■ GOAL ■
Please write out all the entries below again, replacing "gray triangle" with "silver triangle" wherever it occurs and leaving everything else unchanged.

(Dataset excerpt)
---
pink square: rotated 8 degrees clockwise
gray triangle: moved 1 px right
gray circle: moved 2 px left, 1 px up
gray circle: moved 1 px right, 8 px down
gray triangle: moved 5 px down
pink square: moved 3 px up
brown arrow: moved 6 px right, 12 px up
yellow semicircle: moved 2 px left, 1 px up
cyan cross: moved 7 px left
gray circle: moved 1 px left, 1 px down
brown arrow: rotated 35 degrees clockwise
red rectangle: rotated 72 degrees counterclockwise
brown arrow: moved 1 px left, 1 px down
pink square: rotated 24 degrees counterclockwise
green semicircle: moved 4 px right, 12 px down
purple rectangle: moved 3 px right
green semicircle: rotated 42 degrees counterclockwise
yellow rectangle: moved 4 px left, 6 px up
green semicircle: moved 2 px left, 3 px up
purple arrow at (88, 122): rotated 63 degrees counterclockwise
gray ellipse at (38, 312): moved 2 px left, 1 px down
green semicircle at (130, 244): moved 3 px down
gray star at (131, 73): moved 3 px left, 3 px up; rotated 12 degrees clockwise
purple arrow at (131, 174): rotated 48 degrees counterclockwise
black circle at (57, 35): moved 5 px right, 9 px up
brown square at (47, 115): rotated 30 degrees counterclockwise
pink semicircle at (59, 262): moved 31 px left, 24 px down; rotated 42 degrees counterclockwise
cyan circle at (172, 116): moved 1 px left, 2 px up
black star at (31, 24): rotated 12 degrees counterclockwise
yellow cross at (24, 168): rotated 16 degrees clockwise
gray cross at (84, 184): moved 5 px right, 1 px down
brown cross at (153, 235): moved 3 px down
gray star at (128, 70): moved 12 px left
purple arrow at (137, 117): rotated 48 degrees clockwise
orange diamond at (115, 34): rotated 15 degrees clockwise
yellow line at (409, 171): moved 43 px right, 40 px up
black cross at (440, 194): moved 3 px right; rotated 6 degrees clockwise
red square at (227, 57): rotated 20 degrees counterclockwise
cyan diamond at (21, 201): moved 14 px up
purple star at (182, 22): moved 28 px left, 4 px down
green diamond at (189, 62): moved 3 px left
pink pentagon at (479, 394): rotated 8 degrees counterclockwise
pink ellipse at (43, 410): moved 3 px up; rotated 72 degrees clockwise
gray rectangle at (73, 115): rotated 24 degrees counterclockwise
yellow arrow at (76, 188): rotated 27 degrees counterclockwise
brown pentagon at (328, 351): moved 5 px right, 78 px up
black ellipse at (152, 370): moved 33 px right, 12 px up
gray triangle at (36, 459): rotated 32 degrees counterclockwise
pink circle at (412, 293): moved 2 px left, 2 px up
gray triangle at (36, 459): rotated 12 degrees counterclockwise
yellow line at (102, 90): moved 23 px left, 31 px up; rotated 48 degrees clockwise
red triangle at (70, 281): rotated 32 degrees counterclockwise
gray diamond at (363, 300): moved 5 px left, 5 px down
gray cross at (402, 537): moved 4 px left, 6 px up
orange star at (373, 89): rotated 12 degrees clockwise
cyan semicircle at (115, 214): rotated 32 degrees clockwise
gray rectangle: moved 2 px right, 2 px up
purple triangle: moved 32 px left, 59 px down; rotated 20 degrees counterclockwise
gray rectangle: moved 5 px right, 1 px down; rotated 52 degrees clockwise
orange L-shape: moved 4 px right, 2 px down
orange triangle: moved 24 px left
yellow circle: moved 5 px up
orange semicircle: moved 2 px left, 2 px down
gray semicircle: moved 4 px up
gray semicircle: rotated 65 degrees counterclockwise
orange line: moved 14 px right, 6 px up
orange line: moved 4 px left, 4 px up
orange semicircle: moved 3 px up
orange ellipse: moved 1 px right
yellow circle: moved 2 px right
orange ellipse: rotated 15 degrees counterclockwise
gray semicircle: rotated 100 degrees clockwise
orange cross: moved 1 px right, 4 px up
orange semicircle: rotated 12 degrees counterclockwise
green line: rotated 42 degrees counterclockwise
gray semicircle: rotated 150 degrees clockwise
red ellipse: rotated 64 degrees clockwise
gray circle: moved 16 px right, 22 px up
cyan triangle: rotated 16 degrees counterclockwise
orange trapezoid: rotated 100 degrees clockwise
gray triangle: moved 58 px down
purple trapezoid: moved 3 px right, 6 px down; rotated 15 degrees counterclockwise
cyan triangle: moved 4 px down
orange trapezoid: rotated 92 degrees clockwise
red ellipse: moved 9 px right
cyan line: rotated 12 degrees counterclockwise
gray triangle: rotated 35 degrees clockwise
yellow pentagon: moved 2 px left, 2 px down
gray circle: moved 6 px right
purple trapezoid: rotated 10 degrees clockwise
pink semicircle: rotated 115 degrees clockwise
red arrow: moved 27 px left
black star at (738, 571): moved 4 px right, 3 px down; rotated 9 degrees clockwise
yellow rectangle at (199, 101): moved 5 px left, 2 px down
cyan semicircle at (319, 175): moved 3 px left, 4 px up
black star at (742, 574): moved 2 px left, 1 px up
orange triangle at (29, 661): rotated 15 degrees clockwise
---
■ EXERCISE RESULT ■
pink square: rotated 8 degrees clockwise
silver triangle: moved 1 px right
gray circle: moved 2 px left, 1 px up
gray circle: moved 1 px right, 8 px down
silver triangle: moved 5 px down
pink square: moved 3 px up
brown arrow: moved 6 px right, 12 px up
yellow semicircle: moved 2 px left, 1 px up
cyan cross: moved 7 px left
gray circle: moved 1 px left, 1 px down
brown arrow: rotated 35 degrees clockwise
red rectangle: rotated 72 degrees counterclockwise
brown arrow: moved 1 px left, 1 px down
pink square: rotated 24 degrees counterclockwise
green semicircle: moved 4 px right, 12 px down
purple rectangle: moved 3 px right
green semicircle: rotated 42 degrees counterclockwise
yellow rectangle: moved 4 px left, 6 px up
green semicircle: moved 2 px left, 3 px up
purple arrow at (88, 122): rotated 63 degrees counterclockwise
gray ellipse at (38, 312): moved 2 px left, 1 px down
green semicircle at (130, 244): moved 3 px down
gray star at (131, 73): moved 3 px left, 3 px up; rotated 12 degrees clockwise
purple arrow at (131, 174): rotated 48 degrees counterclockwise
black circle at (57, 35): moved 5 px right, 9 px up
brown square at (47, 115): rotated 30 degrees counterclockwise
pink semicircle at (59, 262): moved 31 px left, 24 px down; rotated 42 degrees counterclockwise
cyan circle at (172, 116): moved 1 px left, 2 px up
black star at (31, 24): rotated 12 degrees counterclockwise
yellow cross at (24, 168): rotated 16 degrees clockwise
gray cross at (84, 184): moved 5 px right, 1 px down
brown cross at (153, 235): moved 3 px down
gray star at (128, 70): moved 12 px left
purple arrow at (137, 117): rotated 48 degrees clockwise
orange diamond at (115, 34): rotated 15 degrees clockwise
yellow line at (409, 171): moved 43 px right, 40 px up
black cross at (440, 194): moved 3 px right; rotated 6 degrees clockwise
red square at (227, 57): rotated 20 degrees counterclockwise
cyan diamond at (21, 201): moved 14 px up
purple star at (182, 22): moved 28 px left, 4 px down
green diamond at (189, 62): moved 3 px left
pink pentagon at (479, 394): rotated 8 degrees counterclockwise
pink ellipse at (43, 410): moved 3 px up; rotated 72 degrees clockwise
gray rectangle at (73, 115): rotated 24 degrees counterclockwise
yellow arrow at (76, 188): rotated 27 degrees counterclockwise
brown pentagon at (328, 351): moved 5 px right, 78 px up
black ellipse at (152, 370): moved 33 px right, 12 px up
silver triangle at (36, 459): rotated 32 degrees counterclockwise
pink circle at (412, 293): moved 2 px left, 2 px up
silver triangle at (36, 459): rotated 12 degrees counterclockwise
yellow line at (102, 90): moved 23 px left, 31 px up; rotated 48 degrees clockwise
red triangle at (70, 281): rotated 32 degrees counterclockwise
gray diamond at (363, 300): moved 5 px left, 5 px down
gray cross at (402, 537): moved 4 px left, 6 px up
orange star at (373, 89): rotated 12 degrees clockwise
cyan semicircle at (115, 214): rotated 32 degrees clockwise
gray rectangle: moved 2 px right, 2 px up
purple triangle: moved 32 px left, 59 px down; rotated 20 degrees counterclockwise
gray rectangle: moved 5 px right, 1 px down; rotated 52 degrees clockwise
orange L-shape: moved 4 px right, 2 px down
orange triangle: moved 24 px left
yellow circle: moved 5 px up
orange semicircle: moved 2 px left, 2 px down
gray semicircle: moved 4 px up
gray semicircle: rotated 65 degrees counterclockwise
orange line: moved 14 px right, 6 px up
orange line: moved 4 px left, 4 px up
orange semicircle: moved 3 px up
orange ellipse: moved 1 px right
yellow circle: moved 2 px right
orange ellipse: rotated 15 degrees counterclockwise
gray semicircle: rotated 100 degrees clockwise
orange cross: moved 1 px right, 4 px up
orange semicircle: rotated 12 degrees counterclockwise
green line: rotated 42 degrees counterclockwise
gray semicircle: rotated 150 degrees clockwise
red ellipse: rotated 64 degrees clockwise
gray circle: moved 16 px right, 22 px up
cyan triangle: rotated 16 degrees counterclockwise
orange trapezoid: rotated 100 degrees clockwise
silver triangle: moved 58 px down
purple trapezoid: moved 3 px right, 6 px down; rotated 15 degrees counterclockwise
cyan triangle: moved 4 px down
orange trapezoid: rotated 92 degrees clockwise
red ellipse: moved 9 px right
cyan line: rotated 12 degrees counterclockwise
silver triangle: rotated 35 degrees clockwise
yellow pentagon: moved 2 px left, 2 px down
gray circle: moved 6 px right
purple trapezoid: rotated 10 degrees clockwise
pink semicircle: rotated 115 degrees clockwise
red arrow: moved 27 px left
black star at (738, 571): moved 4 px right, 3 px down; rotated 9 degrees clockwise
yellow rectangle at (199, 101): moved 5 px left, 2 px down
cyan semicircle at (319, 175): moved 3 px left, 4 px up
black star at (742, 574): moved 2 px left, 1 px up
orange triangle at (29, 661): rotated 15 degrees clockwise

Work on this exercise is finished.